◆ The problem ◆
Copy the entries word for word, starting with the line containing "The height and width of the screenshot is (540, 960)." and going through the line containing "center [177, 281].", and leave the pictures out.

◆ Information provided ◆
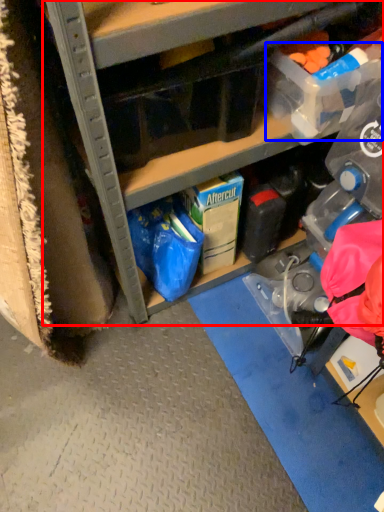
Question: Which object appears closest to the camera in this image, cabinetry (highlighted by a red box) or storage box (highlighted by a blue box)?

Choices:
 (A) cabinetry
 (B) storage box

Answer: (A)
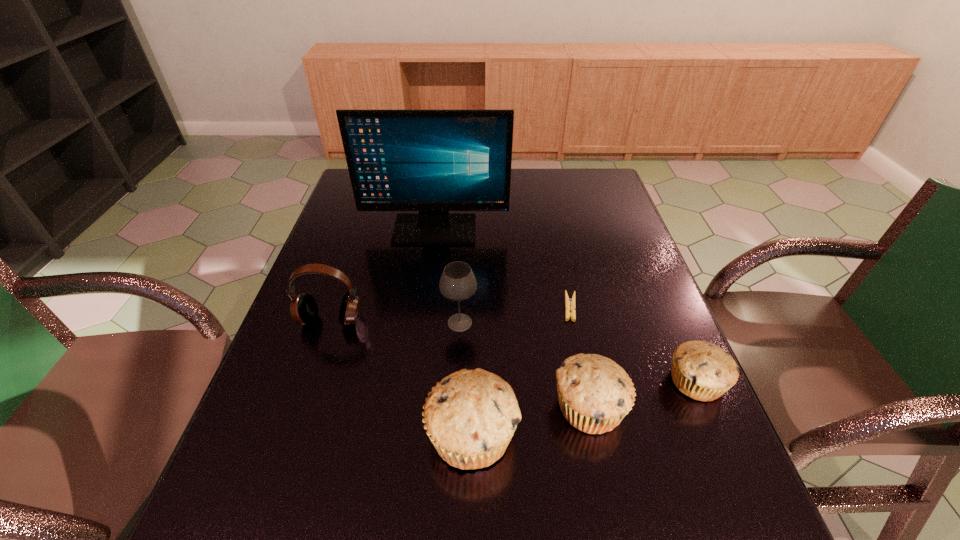
Locate an element on the screen. This screenshot has height=540, width=960. free region located 0.270m on the right of the leftmost muffin is located at coordinates (659, 435).

Find the location of a particular element. free space located 0.060m on the left of the second muffin from right to left is located at coordinates (523, 407).

At what (x,y) coordinates should I click in order to perform the action: click on blank space located 0.320m on the left of the sixth tallest object. Please return your answer as a coordinate pair (x, y). This screenshot has width=960, height=540. Looking at the image, I should click on (516, 382).

Image resolution: width=960 pixels, height=540 pixels. In order to click on vacant space located 0.240m on the left of the wineglass in this screenshot , I will do `click(343, 322)`.

You are a GUI agent. You are given a task and a screenshot of the screen. Output one action in this format:
    pyautogui.click(x=<x>, y=<y>)
    Task: Click on the vacant area situated on the screen side of the farthest object
    This screenshot has width=960, height=540.
    Given the screenshot: What is the action you would take?
    pyautogui.click(x=427, y=292)

I want to click on vacant space located on the ear pads of the headset, so click(307, 390).

This screenshot has height=540, width=960. I want to click on vacant region located on the back of the clothespin, so click(555, 235).

Locate an element on the screen. monitor that is at the left edge is located at coordinates (433, 161).

The height and width of the screenshot is (540, 960). What are the coordinates of `headset situated at the left edge` in the screenshot? It's located at (304, 310).

This screenshot has height=540, width=960. In order to click on object that is positioned at the near right corner in this screenshot , I will do `click(594, 393)`.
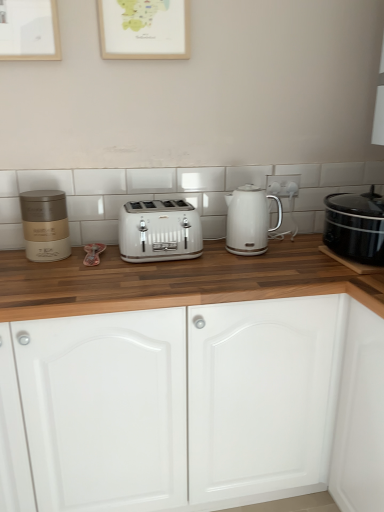
Describe the element at coordinates (159, 231) in the screenshot. I see `white metallic toaster at center` at that location.

The height and width of the screenshot is (512, 384). What do you see at coordinates (177, 281) in the screenshot? I see `white glossy cabinet doors at center` at bounding box center [177, 281].

Identify the location of white glossy cabinet doors at center. The image size is (384, 512). (177, 281).

The height and width of the screenshot is (512, 384). What are the coordinates of `white glossy electric outlet at upper center` in the screenshot? It's located at (283, 185).

Find the location of a particular element. The image size is (384, 512). white metallic toaster at center is located at coordinates (159, 231).

Between white glossy cabinet doors at center and white glossy electric outlet at upper center, which one appears on the left side from the viewer's perspective?

white glossy cabinet doors at center is more to the left.

Which object is thinner, white glossy cabinet doors at center or white glossy electric outlet at upper center?

Thinner between the two is white glossy electric outlet at upper center.

Looking at this image, considering the relative sizes of white glossy cabinet doors at center and white glossy electric outlet at upper center in the image provided, is white glossy cabinet doors at center shorter than white glossy electric outlet at upper center?

No, white glossy cabinet doors at center is not shorter than white glossy electric outlet at upper center.

The height and width of the screenshot is (512, 384). Find the location of `picture frame on the right of matte gold container at left`. picture frame on the right of matte gold container at left is located at coordinates (144, 29).

Considering the positions of point (130, 21) and point (55, 253), is point (130, 21) closer or farther from the camera than point (55, 253)?

Clearly, point (130, 21) is closer to the camera than point (55, 253).

Is matte gold container at left completely or partially inside wooden picture frame at upper center?

No.

Are wooden picture frame at upper center and matte gold container at left beside each other?

wooden picture frame at upper center is not next to matte gold container at left, and they're not touching.

Is white glossy electric kettle at center inside or outside of white glossy cabinet doors at center?

white glossy electric kettle at center exists outside the volume of white glossy cabinet doors at center.

In the image, is white glossy electric kettle at center on the left side or the right side of white glossy cabinet doors at center?

white glossy electric kettle at center is positioned on white glossy cabinet doors at center's right side.

Is white glossy electric kettle at center bigger or smaller than white glossy cabinet doors at center?

white glossy electric kettle at center is smaller than white glossy cabinet doors at center.

From a real-world perspective, which is physically below, white glossy cabinet doors at center or matte gold container at left?

From a 3D spatial view, white glossy cabinet doors at center is below.

Is matte gold container at left surrounded by white glossy cabinet doors at center?

No.

Which object is positioned more to the right, white glossy cabinet doors at center or matte gold container at left?

white glossy cabinet doors at center.

Is matte gold container at left at the back of white glossy cabinet doors at center?

That's not correct — white glossy cabinet doors at center is not looking away from matte gold container at left.

From the image's perspective, is white glossy cabinet doors at center below white glossy electric kettle at center?

Indeed, from the image's perspective, white glossy cabinet doors at center is shown beneath white glossy electric kettle at center.

Is point (199, 297) positioned behind point (240, 227)?

No, it is not.

Considering the sizes of objects white glossy cabinet doors at center and white glossy electric kettle at center in the image provided, who is wider, white glossy cabinet doors at center or white glossy electric kettle at center?

With larger width is white glossy cabinet doors at center.

Is wooden picture frame at upper center in front of or behind white glossy cabinet doors at center in the image?

Visually, wooden picture frame at upper center is located behind white glossy cabinet doors at center.

This screenshot has width=384, height=512. In order to click on picture frame on the right of white glossy cabinet doors at center in this screenshot , I will do `click(144, 29)`.

Which of these two, wooden picture frame at upper center or white glossy cabinet doors at center, is smaller?

wooden picture frame at upper center is smaller.

Considering the positions of objects wooden picture frame at upper center and white glossy cabinet doors at center in the image provided, who is more to the right, wooden picture frame at upper center or white glossy cabinet doors at center?

From the viewer's perspective, wooden picture frame at upper center appears more on the right side.

Is white metallic toaster at center not near black glossy slow cooker at right?

white metallic toaster at center is actually quite close to black glossy slow cooker at right.

Does white metallic toaster at center have a lesser height compared to black glossy slow cooker at right?

Yes, white metallic toaster at center is shorter than black glossy slow cooker at right.

Considering the relative positions of white metallic toaster at center and black glossy slow cooker at right in the image provided, is white metallic toaster at center to the right of black glossy slow cooker at right from the viewer's perspective?

In fact, white metallic toaster at center is to the left of black glossy slow cooker at right.

Image resolution: width=384 pixels, height=512 pixels. In order to click on electric outlet above the white glossy cabinet doors at center (from the image's perspective) in this screenshot , I will do `click(283, 185)`.

The image size is (384, 512). Find the location of `picture frame above the matte gold container at left (from a real-world perspective)`. picture frame above the matte gold container at left (from a real-world perspective) is located at coordinates (144, 29).

Estimate the real-world distances between objects in this image. Which object is closer to white glossy electric kettle at center, matte gold container at left or wooden picture frame at upper center?

wooden picture frame at upper center is positioned closer to the anchor white glossy electric kettle at center.

Estimate the real-world distances between objects in this image. Which object is further from wooden picture frame at upper center, white glossy electric outlet at upper center or white glossy electric kettle at center?

Based on the image, white glossy electric outlet at upper center appears to be further to wooden picture frame at upper center.

Considering their positions, is white glossy electric outlet at upper center positioned further to white glossy electric kettle at center than white glossy cabinet doors at center?

white glossy cabinet doors at center lies further to white glossy electric kettle at center than the other object.

Based on their spatial positions, is black glossy slow cooker at right or white glossy cabinet doors at center further from wooden picture frame at upper center?

black glossy slow cooker at right is positioned further to the anchor wooden picture frame at upper center.

Based on their spatial positions, is white metallic toaster at center or matte gold container at left further from wooden picture frame at upper center?

matte gold container at left lies further to wooden picture frame at upper center than the other object.

From the image, which object appears to be nearer to white glossy cabinet doors at center, white glossy electric outlet at upper center or white metallic toaster at center?

Based on the image, white metallic toaster at center appears to be nearer to white glossy cabinet doors at center.

Based on their spatial positions, is white glossy electric outlet at upper center or wooden picture frame at upper center further from black glossy slow cooker at right?

wooden picture frame at upper center is positioned further to the anchor black glossy slow cooker at right.

Estimate the real-world distances between objects in this image. Which object is further from white metallic toaster at center, white glossy cabinet doors at center or black glossy slow cooker at right?

The object further to white metallic toaster at center is black glossy slow cooker at right.

This screenshot has width=384, height=512. Find the location of `toaster situated between matte gold container at left and white glossy electric outlet at upper center from left to right`. toaster situated between matte gold container at left and white glossy electric outlet at upper center from left to right is located at coordinates (159, 231).

You are a GUI agent. You are given a task and a screenshot of the screen. Output one action in this format:
    pyautogui.click(x=<x>, y=<y>)
    Task: Click on the picture frame between matte gold container at left and white glossy electric outlet at upper center in the horizontal direction
    
    Given the screenshot: What is the action you would take?
    pyautogui.click(x=144, y=29)

Find the location of a particular element. The height and width of the screenshot is (512, 384). kitchen appliance between matte gold container at left and white glossy electric outlet at upper center is located at coordinates (249, 220).

This screenshot has width=384, height=512. What are the coordinates of `toaster between white glossy cabinet doors at center and black glossy slow cooker at right from left to right` in the screenshot? It's located at (159, 231).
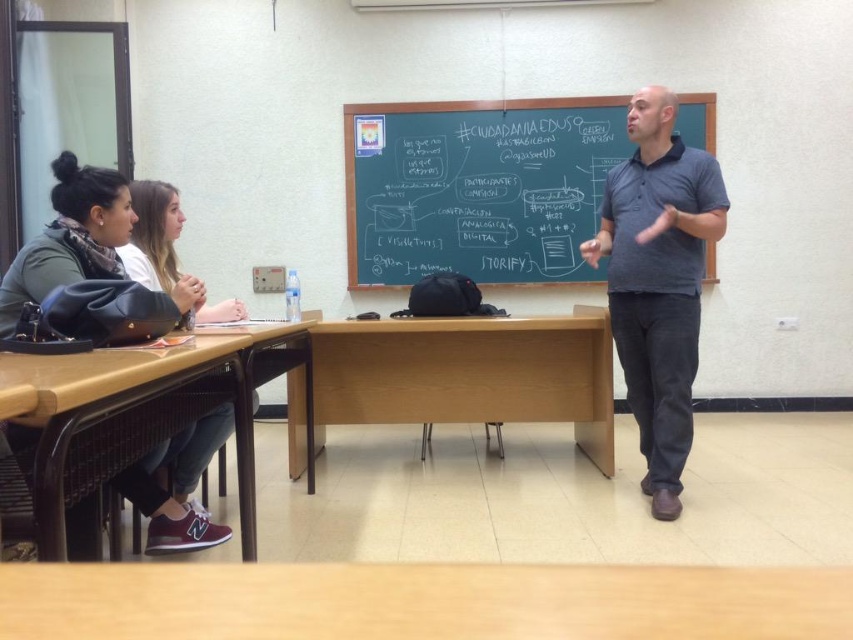
Question: Does wooden table at lower center lie in front of green chalkboard at center?

Choices:
 (A) no
 (B) yes

Answer: (B)

Question: Can you confirm if light brown wood table at center is positioned to the left of dark blue polo shirt at center?

Choices:
 (A) yes
 (B) no

Answer: (A)

Question: Among these objects, which one is nearest to the camera?

Choices:
 (A) light brown wood table at center
 (B) wooden table at lower center
 (C) green chalkboard at center
 (D) dark blue polo shirt at center

Answer: (B)

Question: Which point is farther to the camera?

Choices:
 (A) brown wooden table at lower left
 (B) dark blue polo shirt at center
 (C) suede leather jacket at left

Answer: (B)

Question: Which object is the farthest from the brown wooden table at lower left?

Choices:
 (A) wooden table at lower center
 (B) suede leather jacket at left

Answer: (A)

Question: Is wooden table at lower center above light brown wood table at center?

Choices:
 (A) yes
 (B) no

Answer: (A)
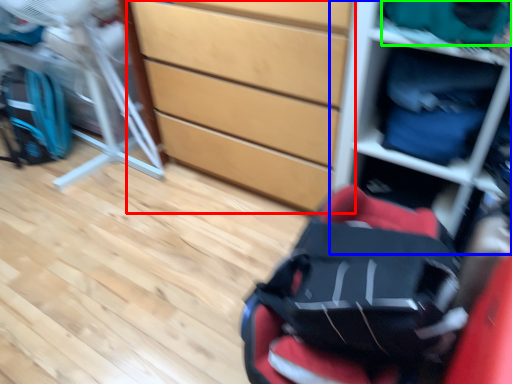
Question: Which object is the farthest from chest of drawers (highlighted by a red box)? Choose among these: shelf (highlighted by a blue box) or clothing (highlighted by a green box).

Choices:
 (A) shelf
 (B) clothing

Answer: (B)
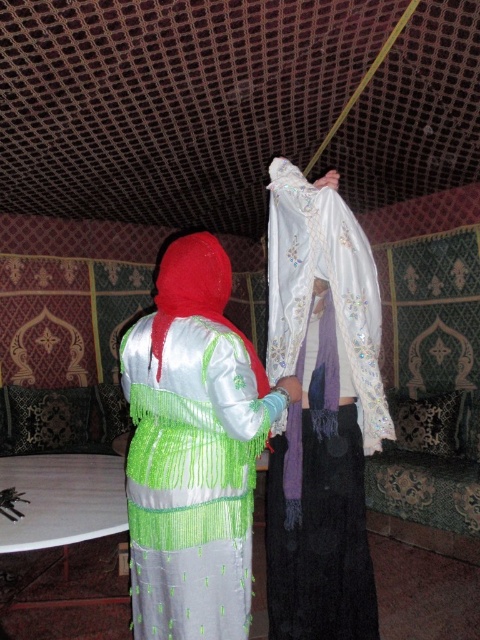
Question: Among these objects, which one is nearest to the camera?

Choices:
 (A) satin silk dress at center
 (B) white embroidered scarf at center

Answer: (A)

Question: Can you confirm if white embroidered scarf at center is smaller than satin silk dress at center?

Choices:
 (A) no
 (B) yes

Answer: (A)

Question: Does white embroidered scarf at center appear on the right side of satin silk dress at center?

Choices:
 (A) no
 (B) yes

Answer: (B)

Question: Does white embroidered scarf at center appear on the left side of satin silk dress at center?

Choices:
 (A) no
 (B) yes

Answer: (A)

Question: Among these objects, which one is farthest from the camera?

Choices:
 (A) white embroidered scarf at center
 (B) satin silk dress at center

Answer: (A)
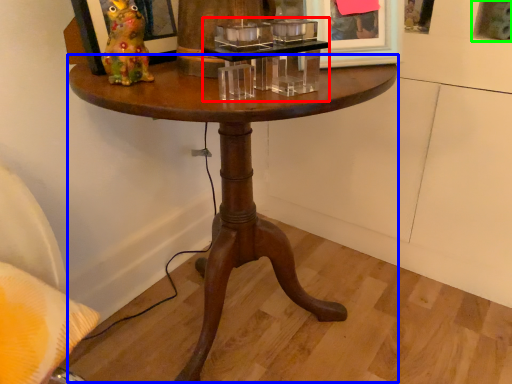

◆ Exercise output ◆
The height and width of the screenshot is (540, 960). What are the coordinates of `headset situated at the left edge` in the screenshot? It's located at (304, 310).

This screenshot has height=540, width=960. In order to click on object that is positioned at the near right corner in this screenshot , I will do `click(594, 393)`.
Describe the element at coordinates (159, 231) in the screenshot. I see `white metallic toaster at center` at that location.

The height and width of the screenshot is (512, 384). What do you see at coordinates (177, 281) in the screenshot? I see `white glossy cabinet doors at center` at bounding box center [177, 281].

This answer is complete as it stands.